처리할 데이터.
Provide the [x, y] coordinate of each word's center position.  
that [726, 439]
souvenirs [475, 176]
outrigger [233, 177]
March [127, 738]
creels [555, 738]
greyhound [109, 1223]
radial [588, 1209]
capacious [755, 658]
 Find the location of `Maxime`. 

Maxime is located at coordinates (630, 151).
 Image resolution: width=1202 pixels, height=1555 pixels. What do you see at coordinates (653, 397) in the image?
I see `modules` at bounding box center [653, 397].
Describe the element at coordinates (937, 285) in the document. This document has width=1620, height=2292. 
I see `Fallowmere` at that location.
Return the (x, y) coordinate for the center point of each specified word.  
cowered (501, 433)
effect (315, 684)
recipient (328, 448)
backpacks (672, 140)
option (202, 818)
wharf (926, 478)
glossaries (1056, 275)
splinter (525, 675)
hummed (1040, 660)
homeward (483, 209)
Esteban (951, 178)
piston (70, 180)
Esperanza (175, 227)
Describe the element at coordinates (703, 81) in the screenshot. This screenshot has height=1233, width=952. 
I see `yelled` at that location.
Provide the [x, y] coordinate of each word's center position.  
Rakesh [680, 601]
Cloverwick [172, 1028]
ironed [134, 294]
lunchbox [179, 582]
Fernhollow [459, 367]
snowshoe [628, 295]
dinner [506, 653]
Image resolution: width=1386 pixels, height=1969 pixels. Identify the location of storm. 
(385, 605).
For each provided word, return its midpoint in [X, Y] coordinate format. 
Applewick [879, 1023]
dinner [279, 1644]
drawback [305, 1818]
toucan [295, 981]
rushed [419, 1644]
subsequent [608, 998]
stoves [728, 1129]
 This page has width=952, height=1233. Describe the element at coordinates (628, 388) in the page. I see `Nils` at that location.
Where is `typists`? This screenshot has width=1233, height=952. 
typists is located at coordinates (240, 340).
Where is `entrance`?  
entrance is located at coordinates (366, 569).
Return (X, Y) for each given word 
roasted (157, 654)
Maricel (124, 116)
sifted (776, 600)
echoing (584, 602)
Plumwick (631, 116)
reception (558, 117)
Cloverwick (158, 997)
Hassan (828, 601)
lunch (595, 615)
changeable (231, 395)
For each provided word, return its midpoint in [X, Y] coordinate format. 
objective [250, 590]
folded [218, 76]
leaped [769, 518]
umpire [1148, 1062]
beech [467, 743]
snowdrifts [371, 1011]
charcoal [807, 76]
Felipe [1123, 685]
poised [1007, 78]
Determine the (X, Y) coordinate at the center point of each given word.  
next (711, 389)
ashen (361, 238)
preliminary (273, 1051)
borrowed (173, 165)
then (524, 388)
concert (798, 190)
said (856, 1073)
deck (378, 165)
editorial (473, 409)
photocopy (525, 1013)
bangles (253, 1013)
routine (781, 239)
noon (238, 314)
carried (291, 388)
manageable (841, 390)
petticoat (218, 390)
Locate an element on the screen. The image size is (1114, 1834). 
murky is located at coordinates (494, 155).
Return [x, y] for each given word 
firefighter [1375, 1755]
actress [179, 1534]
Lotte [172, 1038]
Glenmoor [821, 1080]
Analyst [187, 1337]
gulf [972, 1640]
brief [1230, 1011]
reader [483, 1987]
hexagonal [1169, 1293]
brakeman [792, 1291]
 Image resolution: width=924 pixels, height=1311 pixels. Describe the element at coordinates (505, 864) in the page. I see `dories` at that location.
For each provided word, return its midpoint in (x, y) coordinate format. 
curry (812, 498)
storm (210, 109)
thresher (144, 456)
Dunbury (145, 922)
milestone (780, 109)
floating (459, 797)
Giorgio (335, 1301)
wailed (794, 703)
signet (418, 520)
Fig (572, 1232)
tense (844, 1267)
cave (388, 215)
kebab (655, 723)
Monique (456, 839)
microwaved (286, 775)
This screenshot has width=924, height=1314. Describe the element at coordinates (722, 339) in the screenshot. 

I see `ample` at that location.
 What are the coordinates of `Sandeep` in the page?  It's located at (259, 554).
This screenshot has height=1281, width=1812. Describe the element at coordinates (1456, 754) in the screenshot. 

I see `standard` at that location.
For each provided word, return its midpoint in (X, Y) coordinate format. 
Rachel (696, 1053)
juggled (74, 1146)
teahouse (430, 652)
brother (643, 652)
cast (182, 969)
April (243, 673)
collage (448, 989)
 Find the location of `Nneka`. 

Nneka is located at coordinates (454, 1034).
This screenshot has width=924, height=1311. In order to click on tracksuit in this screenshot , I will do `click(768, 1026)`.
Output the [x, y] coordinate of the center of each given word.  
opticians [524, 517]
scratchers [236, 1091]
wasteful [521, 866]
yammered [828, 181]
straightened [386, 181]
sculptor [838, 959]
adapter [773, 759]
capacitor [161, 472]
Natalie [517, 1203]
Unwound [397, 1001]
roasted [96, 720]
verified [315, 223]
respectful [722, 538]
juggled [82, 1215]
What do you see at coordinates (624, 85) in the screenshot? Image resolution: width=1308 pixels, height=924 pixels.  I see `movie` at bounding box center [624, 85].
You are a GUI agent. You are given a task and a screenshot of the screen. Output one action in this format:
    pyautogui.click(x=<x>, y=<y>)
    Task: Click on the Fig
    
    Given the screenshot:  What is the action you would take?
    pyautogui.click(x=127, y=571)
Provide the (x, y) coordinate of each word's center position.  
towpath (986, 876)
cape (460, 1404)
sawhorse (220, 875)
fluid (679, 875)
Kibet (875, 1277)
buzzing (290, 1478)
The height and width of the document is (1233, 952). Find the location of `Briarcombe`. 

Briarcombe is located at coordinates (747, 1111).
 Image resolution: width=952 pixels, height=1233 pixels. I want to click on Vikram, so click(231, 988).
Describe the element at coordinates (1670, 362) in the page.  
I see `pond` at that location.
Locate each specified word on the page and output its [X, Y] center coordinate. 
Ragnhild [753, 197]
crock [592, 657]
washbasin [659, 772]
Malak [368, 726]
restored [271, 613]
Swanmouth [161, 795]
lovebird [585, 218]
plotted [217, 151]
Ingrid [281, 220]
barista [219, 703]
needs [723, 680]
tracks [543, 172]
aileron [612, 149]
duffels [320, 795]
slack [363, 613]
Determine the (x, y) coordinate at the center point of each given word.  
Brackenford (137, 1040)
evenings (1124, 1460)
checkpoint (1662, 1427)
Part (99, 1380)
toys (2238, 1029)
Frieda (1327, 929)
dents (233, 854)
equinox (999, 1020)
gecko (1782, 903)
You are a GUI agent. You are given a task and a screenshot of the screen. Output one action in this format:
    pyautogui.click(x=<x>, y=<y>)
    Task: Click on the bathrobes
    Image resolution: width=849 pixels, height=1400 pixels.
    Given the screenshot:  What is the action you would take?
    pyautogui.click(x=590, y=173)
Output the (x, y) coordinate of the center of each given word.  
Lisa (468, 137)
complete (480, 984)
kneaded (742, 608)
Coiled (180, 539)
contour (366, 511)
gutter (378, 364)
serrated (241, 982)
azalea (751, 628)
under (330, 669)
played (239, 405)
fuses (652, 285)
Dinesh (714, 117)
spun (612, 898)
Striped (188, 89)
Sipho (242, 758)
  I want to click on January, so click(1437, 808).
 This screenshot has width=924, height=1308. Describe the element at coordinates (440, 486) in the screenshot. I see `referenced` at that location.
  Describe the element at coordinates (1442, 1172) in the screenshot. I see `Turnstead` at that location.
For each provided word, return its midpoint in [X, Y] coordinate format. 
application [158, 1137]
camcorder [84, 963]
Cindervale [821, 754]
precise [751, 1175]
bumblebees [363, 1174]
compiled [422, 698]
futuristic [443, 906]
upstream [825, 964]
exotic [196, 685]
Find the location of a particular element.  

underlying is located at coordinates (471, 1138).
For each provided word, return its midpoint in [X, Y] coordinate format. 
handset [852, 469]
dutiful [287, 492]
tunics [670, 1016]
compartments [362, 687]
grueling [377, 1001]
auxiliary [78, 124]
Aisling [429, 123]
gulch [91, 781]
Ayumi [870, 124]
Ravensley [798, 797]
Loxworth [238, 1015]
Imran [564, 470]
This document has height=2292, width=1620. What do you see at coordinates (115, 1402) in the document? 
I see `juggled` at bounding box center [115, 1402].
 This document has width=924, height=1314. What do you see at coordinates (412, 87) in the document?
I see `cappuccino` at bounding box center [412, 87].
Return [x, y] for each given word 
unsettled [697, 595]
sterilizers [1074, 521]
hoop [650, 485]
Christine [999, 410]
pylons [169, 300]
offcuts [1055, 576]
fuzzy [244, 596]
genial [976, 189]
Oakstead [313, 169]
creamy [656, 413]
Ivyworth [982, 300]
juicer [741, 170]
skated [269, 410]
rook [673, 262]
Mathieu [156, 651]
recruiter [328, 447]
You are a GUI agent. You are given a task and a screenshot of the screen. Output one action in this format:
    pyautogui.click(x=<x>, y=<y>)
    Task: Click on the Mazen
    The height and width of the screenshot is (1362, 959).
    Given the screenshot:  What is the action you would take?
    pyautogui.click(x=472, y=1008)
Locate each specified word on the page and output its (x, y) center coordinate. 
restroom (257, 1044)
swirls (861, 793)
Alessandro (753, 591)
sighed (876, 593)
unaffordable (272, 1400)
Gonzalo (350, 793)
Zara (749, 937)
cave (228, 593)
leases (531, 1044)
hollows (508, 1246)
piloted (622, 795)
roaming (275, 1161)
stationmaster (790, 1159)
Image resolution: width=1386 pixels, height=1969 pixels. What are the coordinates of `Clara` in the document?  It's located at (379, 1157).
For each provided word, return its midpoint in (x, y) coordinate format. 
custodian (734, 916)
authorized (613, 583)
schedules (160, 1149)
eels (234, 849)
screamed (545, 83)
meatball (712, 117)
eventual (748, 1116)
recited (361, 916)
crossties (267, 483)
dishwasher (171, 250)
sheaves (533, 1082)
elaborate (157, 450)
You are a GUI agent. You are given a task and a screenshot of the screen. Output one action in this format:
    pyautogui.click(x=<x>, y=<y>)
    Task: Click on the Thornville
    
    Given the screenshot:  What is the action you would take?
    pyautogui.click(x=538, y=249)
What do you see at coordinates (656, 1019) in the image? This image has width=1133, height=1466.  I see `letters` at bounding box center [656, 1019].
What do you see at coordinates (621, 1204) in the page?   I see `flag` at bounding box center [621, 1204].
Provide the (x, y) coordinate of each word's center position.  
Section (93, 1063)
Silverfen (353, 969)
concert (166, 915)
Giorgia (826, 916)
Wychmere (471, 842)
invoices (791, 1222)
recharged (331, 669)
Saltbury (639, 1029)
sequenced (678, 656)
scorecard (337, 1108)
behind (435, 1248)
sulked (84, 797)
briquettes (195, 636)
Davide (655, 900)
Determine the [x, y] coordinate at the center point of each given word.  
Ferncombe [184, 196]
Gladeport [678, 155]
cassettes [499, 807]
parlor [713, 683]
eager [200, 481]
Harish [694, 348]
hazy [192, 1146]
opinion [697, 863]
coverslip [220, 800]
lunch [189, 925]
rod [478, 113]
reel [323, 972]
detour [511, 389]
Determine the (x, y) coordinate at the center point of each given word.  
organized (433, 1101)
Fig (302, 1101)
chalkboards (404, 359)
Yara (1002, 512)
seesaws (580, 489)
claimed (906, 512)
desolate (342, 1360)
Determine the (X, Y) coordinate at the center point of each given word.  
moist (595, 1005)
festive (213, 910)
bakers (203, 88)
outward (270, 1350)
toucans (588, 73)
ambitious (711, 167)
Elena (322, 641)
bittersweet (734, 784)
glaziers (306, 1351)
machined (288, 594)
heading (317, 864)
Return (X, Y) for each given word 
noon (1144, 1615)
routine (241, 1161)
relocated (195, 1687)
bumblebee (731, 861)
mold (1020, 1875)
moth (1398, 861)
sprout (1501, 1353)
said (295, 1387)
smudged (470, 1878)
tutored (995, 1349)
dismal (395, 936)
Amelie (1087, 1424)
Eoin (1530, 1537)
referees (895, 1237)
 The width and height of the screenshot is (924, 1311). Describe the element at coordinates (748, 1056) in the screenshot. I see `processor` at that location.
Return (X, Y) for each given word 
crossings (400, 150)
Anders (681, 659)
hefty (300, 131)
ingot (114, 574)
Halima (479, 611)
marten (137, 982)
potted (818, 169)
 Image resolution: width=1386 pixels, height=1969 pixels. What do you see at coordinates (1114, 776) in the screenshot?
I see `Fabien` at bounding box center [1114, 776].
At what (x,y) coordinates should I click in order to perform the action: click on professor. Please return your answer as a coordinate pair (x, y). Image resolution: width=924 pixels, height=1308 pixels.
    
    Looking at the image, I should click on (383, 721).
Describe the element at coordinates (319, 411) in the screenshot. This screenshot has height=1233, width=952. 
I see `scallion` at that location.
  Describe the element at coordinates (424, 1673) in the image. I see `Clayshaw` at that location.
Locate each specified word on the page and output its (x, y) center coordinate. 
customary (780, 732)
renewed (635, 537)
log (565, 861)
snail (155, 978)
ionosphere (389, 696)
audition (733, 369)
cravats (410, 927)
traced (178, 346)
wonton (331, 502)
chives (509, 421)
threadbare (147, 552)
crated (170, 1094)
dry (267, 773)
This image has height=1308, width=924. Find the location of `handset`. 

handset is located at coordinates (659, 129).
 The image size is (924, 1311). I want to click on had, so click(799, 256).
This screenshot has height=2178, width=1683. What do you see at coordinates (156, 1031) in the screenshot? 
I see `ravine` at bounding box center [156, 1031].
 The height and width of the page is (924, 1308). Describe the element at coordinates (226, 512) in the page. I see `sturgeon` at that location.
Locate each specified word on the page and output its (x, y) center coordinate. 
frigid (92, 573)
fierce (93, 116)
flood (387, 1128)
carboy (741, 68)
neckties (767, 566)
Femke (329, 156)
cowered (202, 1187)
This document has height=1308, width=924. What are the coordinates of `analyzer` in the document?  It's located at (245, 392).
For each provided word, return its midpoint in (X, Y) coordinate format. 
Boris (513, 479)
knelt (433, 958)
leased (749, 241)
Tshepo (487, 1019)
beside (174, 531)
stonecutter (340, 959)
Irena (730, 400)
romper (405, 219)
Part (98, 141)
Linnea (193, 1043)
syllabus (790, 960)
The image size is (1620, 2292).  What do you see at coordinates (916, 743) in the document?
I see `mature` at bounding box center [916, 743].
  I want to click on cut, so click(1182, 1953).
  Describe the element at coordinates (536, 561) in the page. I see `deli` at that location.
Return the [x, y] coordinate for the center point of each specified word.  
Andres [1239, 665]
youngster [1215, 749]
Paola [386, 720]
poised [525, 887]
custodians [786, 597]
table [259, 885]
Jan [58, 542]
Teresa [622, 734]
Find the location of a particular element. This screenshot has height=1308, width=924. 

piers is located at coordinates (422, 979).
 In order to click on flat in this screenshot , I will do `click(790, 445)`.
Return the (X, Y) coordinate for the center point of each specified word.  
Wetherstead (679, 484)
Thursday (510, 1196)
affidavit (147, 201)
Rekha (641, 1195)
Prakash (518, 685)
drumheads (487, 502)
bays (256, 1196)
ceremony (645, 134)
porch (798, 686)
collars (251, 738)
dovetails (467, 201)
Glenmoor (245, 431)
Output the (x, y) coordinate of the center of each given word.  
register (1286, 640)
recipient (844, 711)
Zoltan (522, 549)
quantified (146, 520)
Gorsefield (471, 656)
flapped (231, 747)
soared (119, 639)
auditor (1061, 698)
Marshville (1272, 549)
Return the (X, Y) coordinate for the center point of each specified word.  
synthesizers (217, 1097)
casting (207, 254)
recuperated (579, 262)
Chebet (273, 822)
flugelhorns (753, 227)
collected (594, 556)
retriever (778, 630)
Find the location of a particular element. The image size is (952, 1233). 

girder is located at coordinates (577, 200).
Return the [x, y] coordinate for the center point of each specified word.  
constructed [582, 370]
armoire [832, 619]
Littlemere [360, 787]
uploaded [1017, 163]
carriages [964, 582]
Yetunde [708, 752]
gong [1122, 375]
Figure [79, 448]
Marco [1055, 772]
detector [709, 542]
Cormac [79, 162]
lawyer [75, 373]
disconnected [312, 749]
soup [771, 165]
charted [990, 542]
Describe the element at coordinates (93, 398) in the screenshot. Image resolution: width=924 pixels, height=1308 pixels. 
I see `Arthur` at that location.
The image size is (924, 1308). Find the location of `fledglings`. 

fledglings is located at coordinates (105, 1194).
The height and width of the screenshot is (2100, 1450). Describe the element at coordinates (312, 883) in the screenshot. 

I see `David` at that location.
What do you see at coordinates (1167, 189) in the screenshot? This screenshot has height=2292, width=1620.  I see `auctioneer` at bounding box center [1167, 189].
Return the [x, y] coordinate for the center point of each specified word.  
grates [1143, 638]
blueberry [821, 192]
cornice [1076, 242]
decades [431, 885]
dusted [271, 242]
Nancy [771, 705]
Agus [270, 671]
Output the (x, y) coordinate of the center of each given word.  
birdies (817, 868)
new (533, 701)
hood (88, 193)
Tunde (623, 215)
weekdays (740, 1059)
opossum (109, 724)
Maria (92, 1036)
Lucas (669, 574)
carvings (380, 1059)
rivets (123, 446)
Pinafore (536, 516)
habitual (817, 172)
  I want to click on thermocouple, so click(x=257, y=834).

과제 설명. 위 데이터에서 "bays (256, 1196)" 문구가 있는 줄부터 "Agus [270, 671]" 문구가 있는 줄까지, 처음과 끝 줄을 포함해 한 글자도 바꾸지 말고 다시 쓰세요.

정답.
bays (256, 1196)
ceremony (645, 134)
porch (798, 686)
collars (251, 738)
dovetails (467, 201)
Glenmoor (245, 431)
Output the (x, y) coordinate of the center of each given word.  
register (1286, 640)
recipient (844, 711)
Zoltan (522, 549)
quantified (146, 520)
Gorsefield (471, 656)
flapped (231, 747)
soared (119, 639)
auditor (1061, 698)
Marshville (1272, 549)
Return the (X, Y) coordinate for the center point of each specified word.  
synthesizers (217, 1097)
casting (207, 254)
recuperated (579, 262)
Chebet (273, 822)
flugelhorns (753, 227)
collected (594, 556)
retriever (778, 630)
Find the location of a particular element. The image size is (952, 1233). 

girder is located at coordinates (577, 200).
Return the [x, y] coordinate for the center point of each specified word.  
constructed [582, 370]
armoire [832, 619]
Littlemere [360, 787]
uploaded [1017, 163]
carriages [964, 582]
Yetunde [708, 752]
gong [1122, 375]
Figure [79, 448]
Marco [1055, 772]
detector [709, 542]
Cormac [79, 162]
lawyer [75, 373]
disconnected [312, 749]
soup [771, 165]
charted [990, 542]
Describe the element at coordinates (93, 398) in the screenshot. Image resolution: width=924 pixels, height=1308 pixels. 
I see `Arthur` at that location.
The image size is (924, 1308). Find the location of `fledglings`. 

fledglings is located at coordinates (105, 1194).
The height and width of the screenshot is (2100, 1450). Describe the element at coordinates (312, 883) in the screenshot. 

I see `David` at that location.
What do you see at coordinates (1167, 189) in the screenshot? This screenshot has height=2292, width=1620.  I see `auctioneer` at bounding box center [1167, 189].
Return the [x, y] coordinate for the center point of each specified word.  
grates [1143, 638]
blueberry [821, 192]
cornice [1076, 242]
decades [431, 885]
dusted [271, 242]
Nancy [771, 705]
Agus [270, 671]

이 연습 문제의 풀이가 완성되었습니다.